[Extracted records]
---

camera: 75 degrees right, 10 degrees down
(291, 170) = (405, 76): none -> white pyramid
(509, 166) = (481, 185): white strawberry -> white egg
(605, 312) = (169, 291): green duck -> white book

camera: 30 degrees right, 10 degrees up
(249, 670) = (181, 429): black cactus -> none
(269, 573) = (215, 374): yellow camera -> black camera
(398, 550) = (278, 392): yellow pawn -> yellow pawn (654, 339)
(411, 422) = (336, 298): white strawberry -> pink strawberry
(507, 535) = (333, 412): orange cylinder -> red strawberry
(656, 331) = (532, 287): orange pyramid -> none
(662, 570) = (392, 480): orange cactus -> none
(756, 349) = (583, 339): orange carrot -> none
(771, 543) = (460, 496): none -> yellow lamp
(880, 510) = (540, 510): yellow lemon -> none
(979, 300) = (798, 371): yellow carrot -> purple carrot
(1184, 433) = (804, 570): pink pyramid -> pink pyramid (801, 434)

---

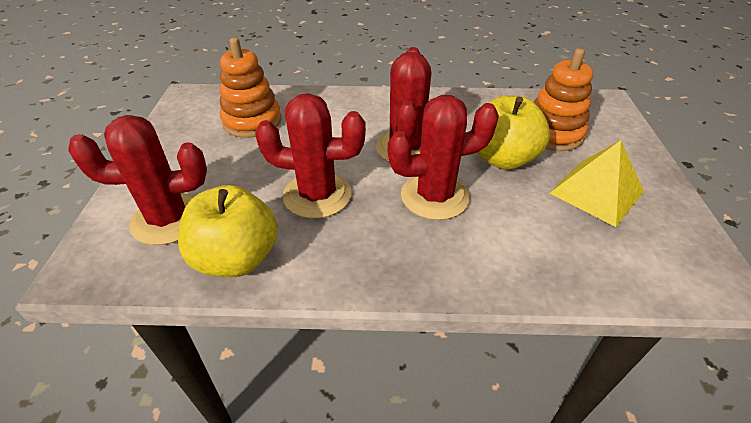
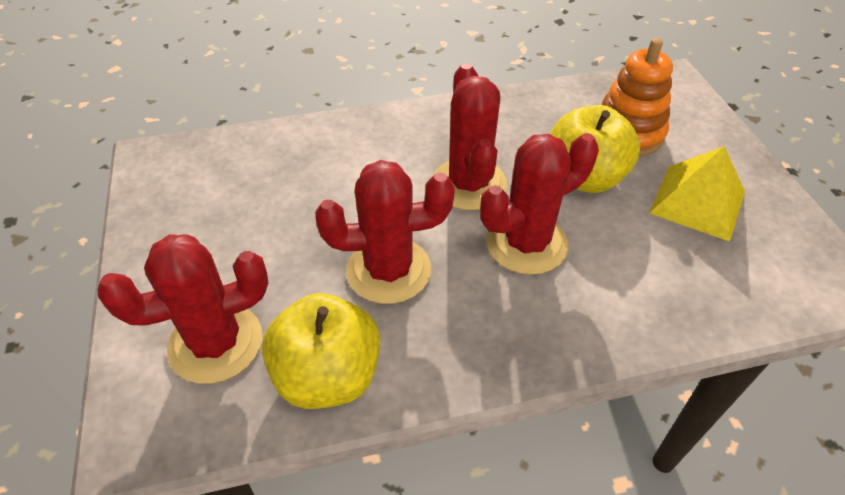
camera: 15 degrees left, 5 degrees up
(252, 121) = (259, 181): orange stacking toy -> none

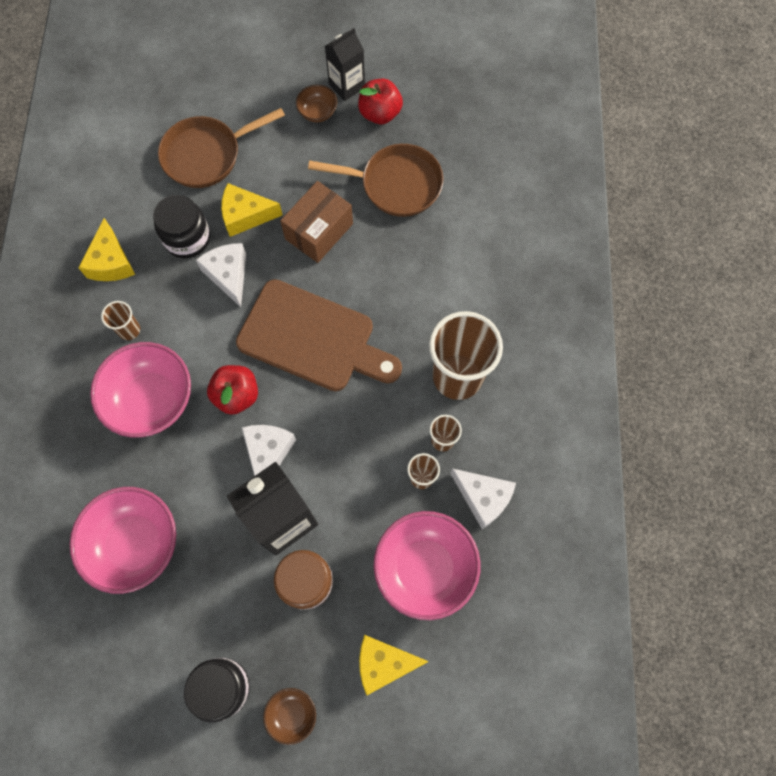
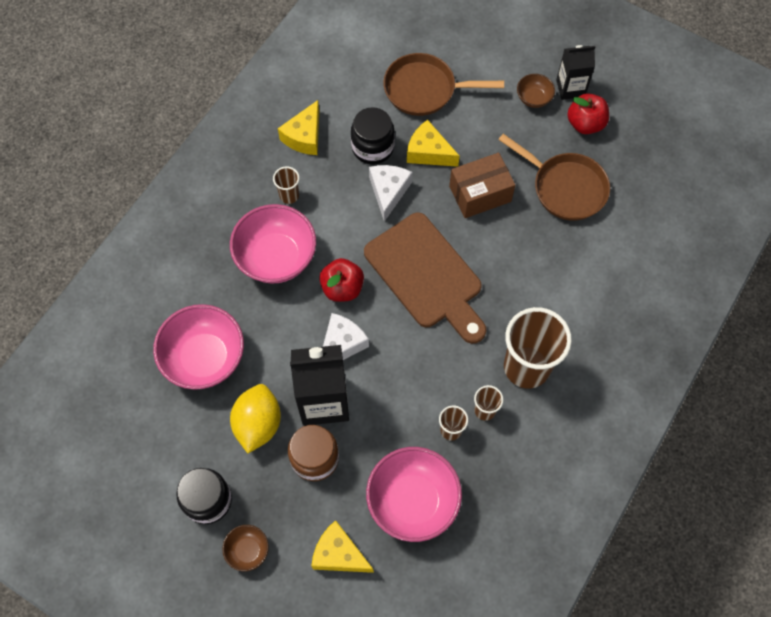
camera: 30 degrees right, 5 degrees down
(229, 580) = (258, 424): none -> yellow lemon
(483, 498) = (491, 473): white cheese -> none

---

- EXERCISE OBJECTIVE
Look above for the line with "camera: 75 degrees right, 10 degrees down"; retype exactly that line, every line after it up to the line with "(1184, 433) = (804, 570): pink", and that line too, nothing else.

- RESPONSE AREA
camera: 75 degrees right, 10 degrees down
(291, 170) = (405, 76): none -> white pyramid
(509, 166) = (481, 185): white strawberry -> white egg
(605, 312) = (169, 291): green duck -> white book

camera: 30 degrees right, 10 degrees up
(249, 670) = (181, 429): black cactus -> none
(269, 573) = (215, 374): yellow camera -> black camera
(398, 550) = (278, 392): yellow pawn -> yellow pawn (654, 339)
(411, 422) = (336, 298): white strawberry -> pink strawberry
(507, 535) = (333, 412): orange cylinder -> red strawberry
(656, 331) = (532, 287): orange pyramid -> none
(662, 570) = (392, 480): orange cactus -> none
(756, 349) = (583, 339): orange carrot -> none
(771, 543) = (460, 496): none -> yellow lamp
(880, 510) = (540, 510): yellow lemon -> none
(979, 300) = (798, 371): yellow carrot -> purple carrot
(1184, 433) = (804, 570): pink pyramid -> pink pyramid (801, 434)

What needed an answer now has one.